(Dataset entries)
-----

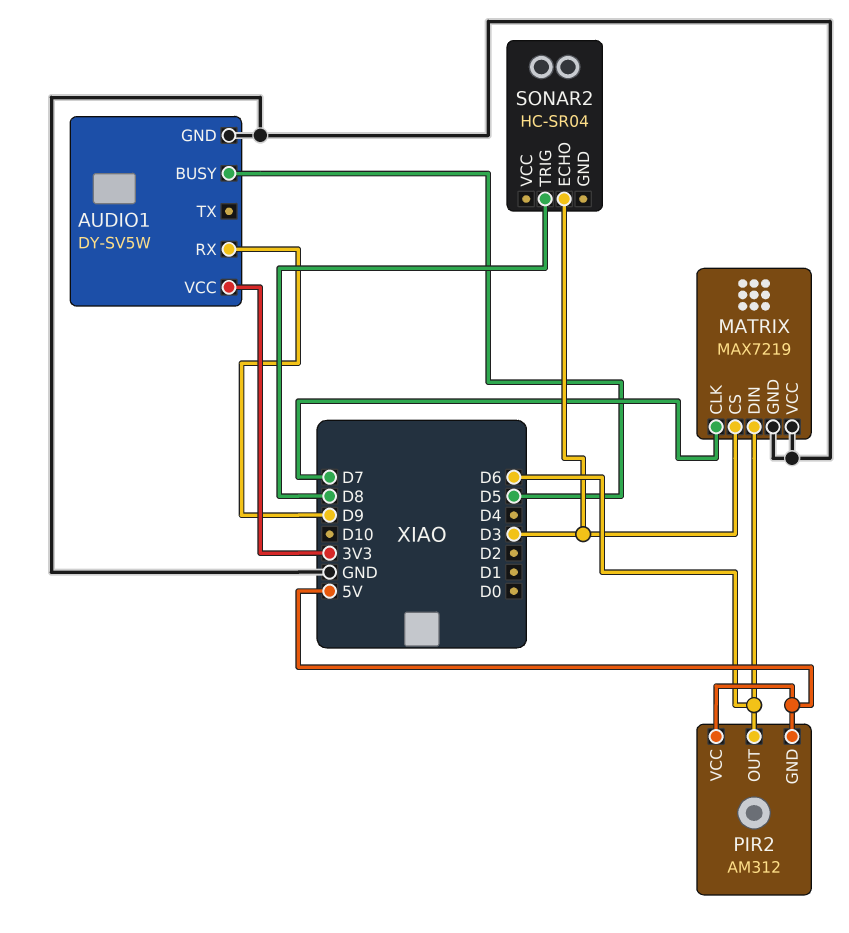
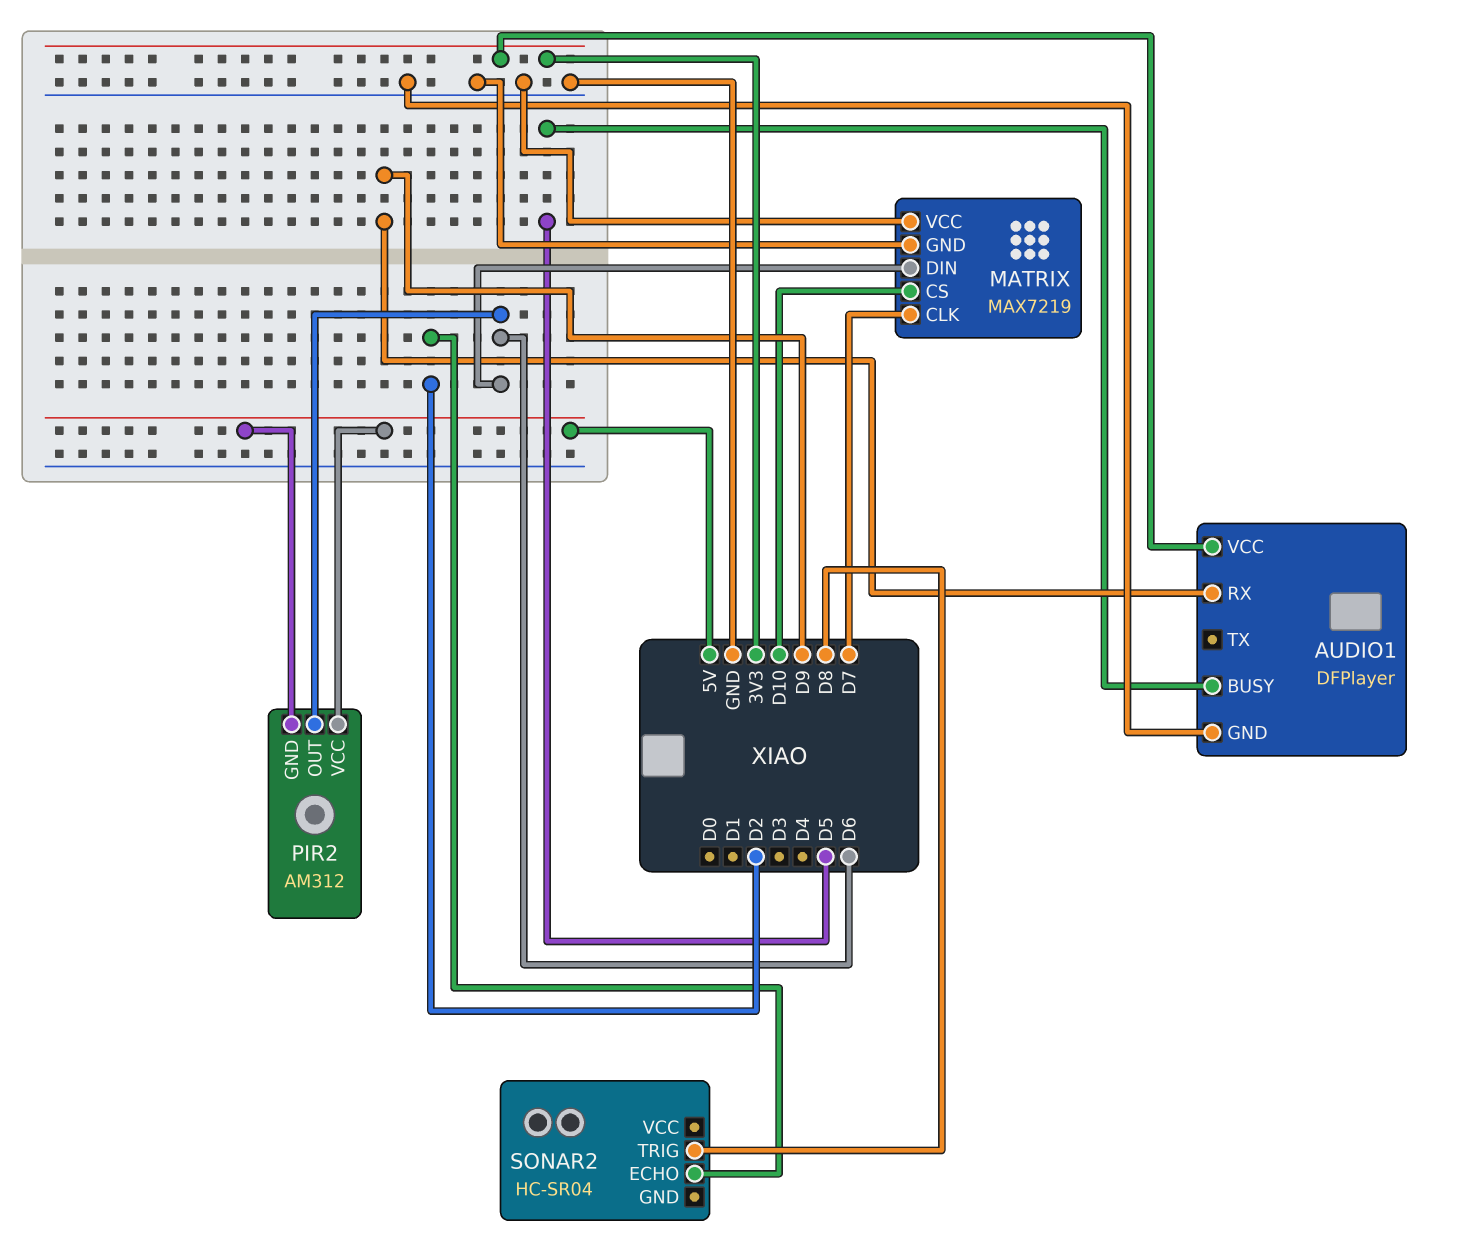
AUDIO1: DY-SV5W -> DFPlayer
MATRIX pin CS: D3 -> D10
SONAR2 pin ECHO: D3 -> D2

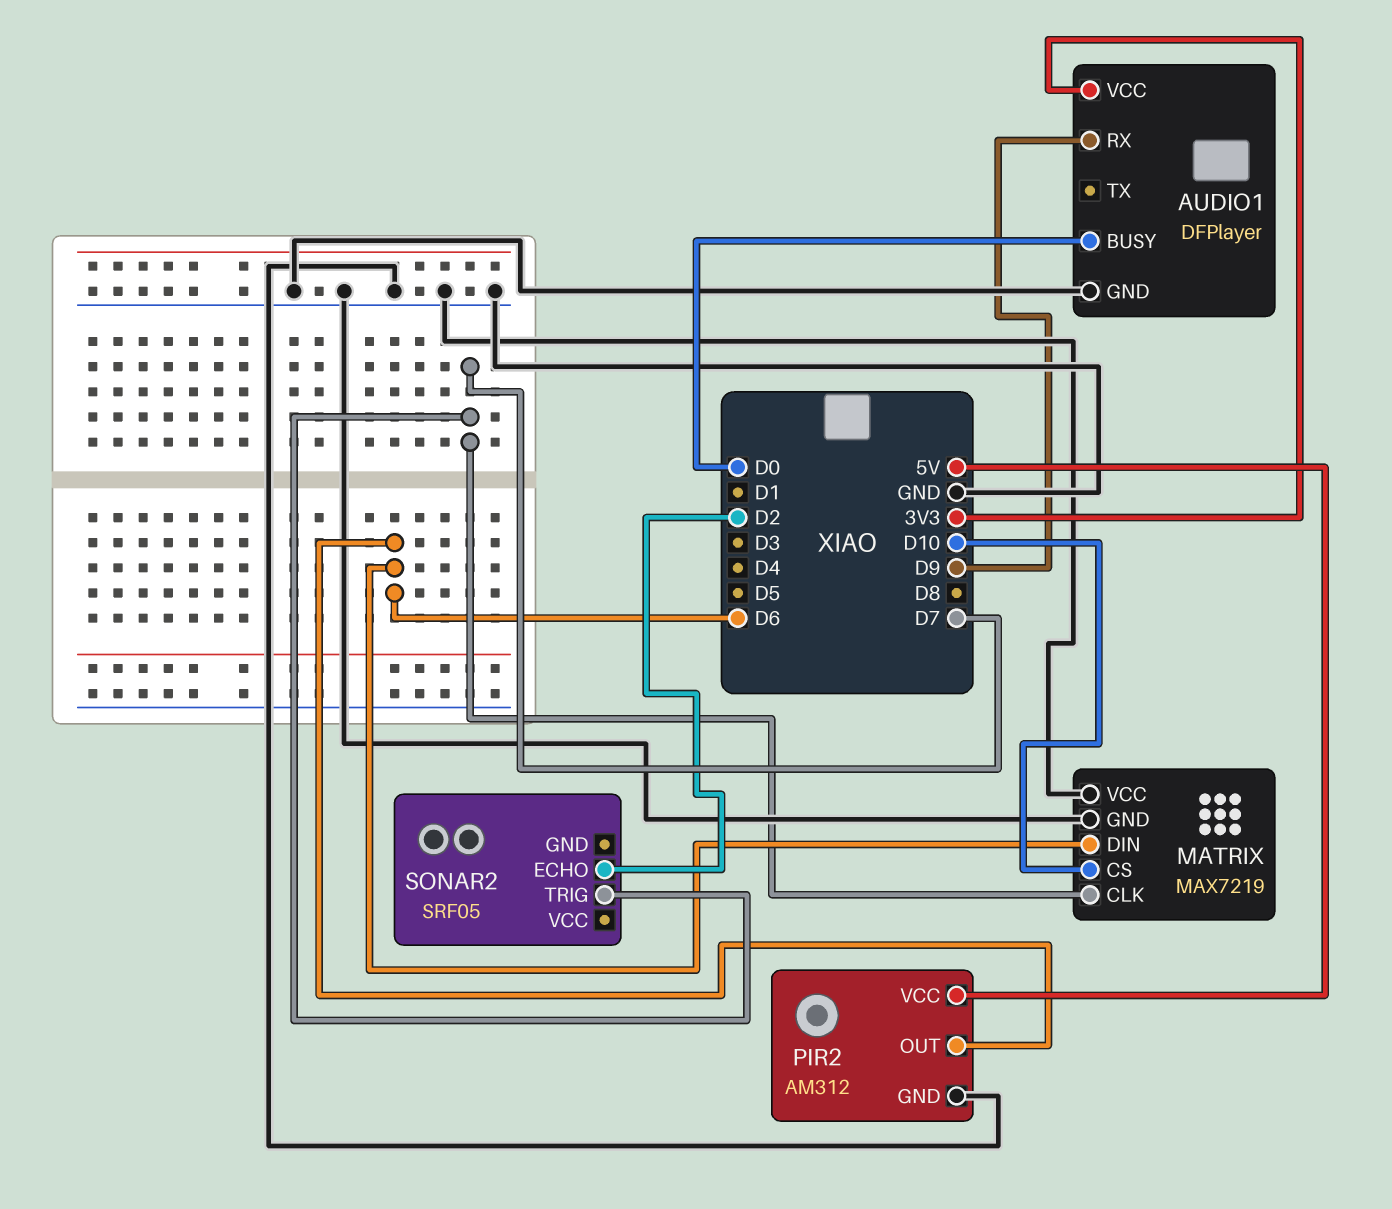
AUDIO1 pin BUSY: D5 -> D0
PIR2 pin GND: 5V -> GND
SONAR2: HC-SR04 -> SRF05
SONAR2 pin TRIG: D8 -> D7

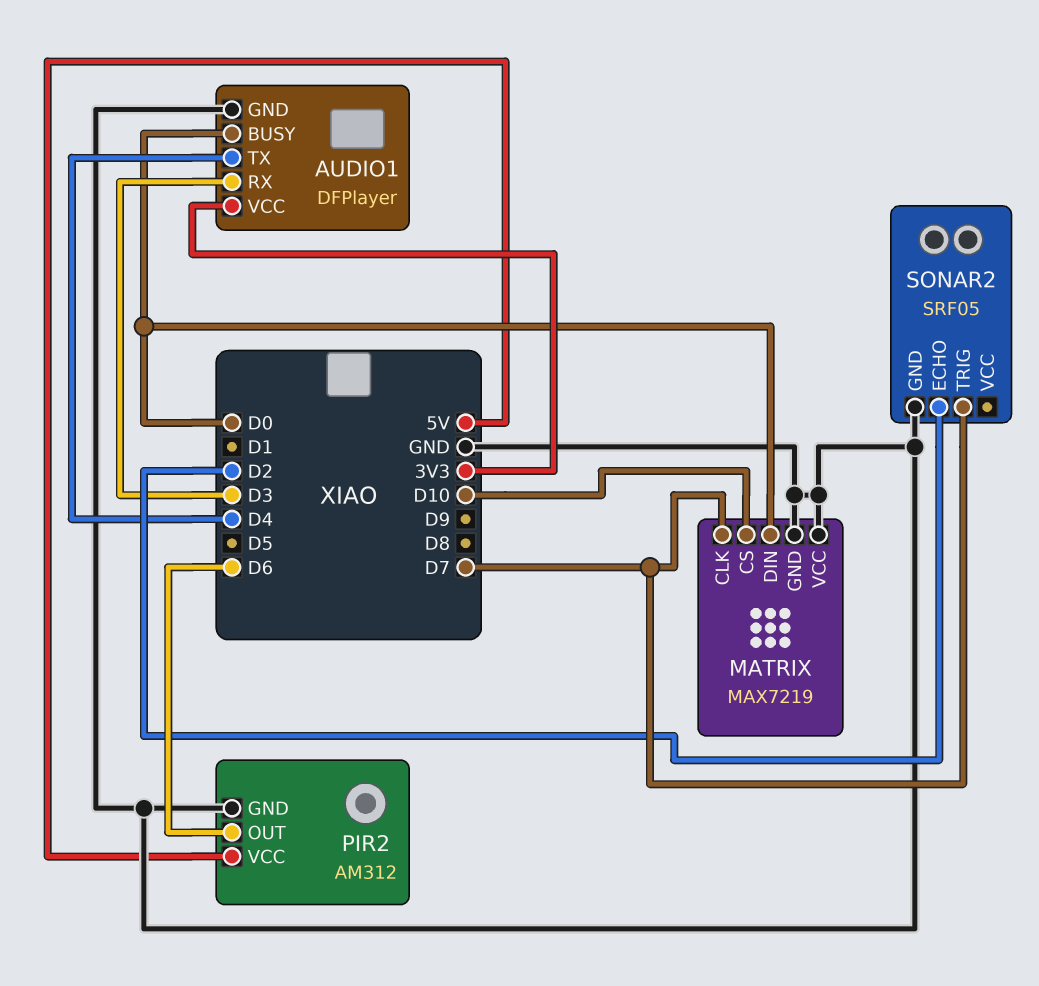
AUDIO1 pin RX: D9 -> D3
AUDIO1 pin TX: none -> D4
MATRIX pin DIN: D6 -> D0
SONAR2 pin GND: none -> GND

-----

### [TO DO]
For the entries above, the output must hold exactly the lines from the one with "MATRIX pin CS: D3 -> D10" through the last line, both included, and no pictures.

### [RESPONSE FOR THIS EXERCISE]
MATRIX pin CS: D3 -> D10
SONAR2 pin ECHO: D3 -> D2

AUDIO1 pin BUSY: D5 -> D0
PIR2 pin GND: 5V -> GND
SONAR2: HC-SR04 -> SRF05
SONAR2 pin TRIG: D8 -> D7

AUDIO1 pin RX: D9 -> D3
AUDIO1 pin TX: none -> D4
MATRIX pin DIN: D6 -> D0
SONAR2 pin GND: none -> GND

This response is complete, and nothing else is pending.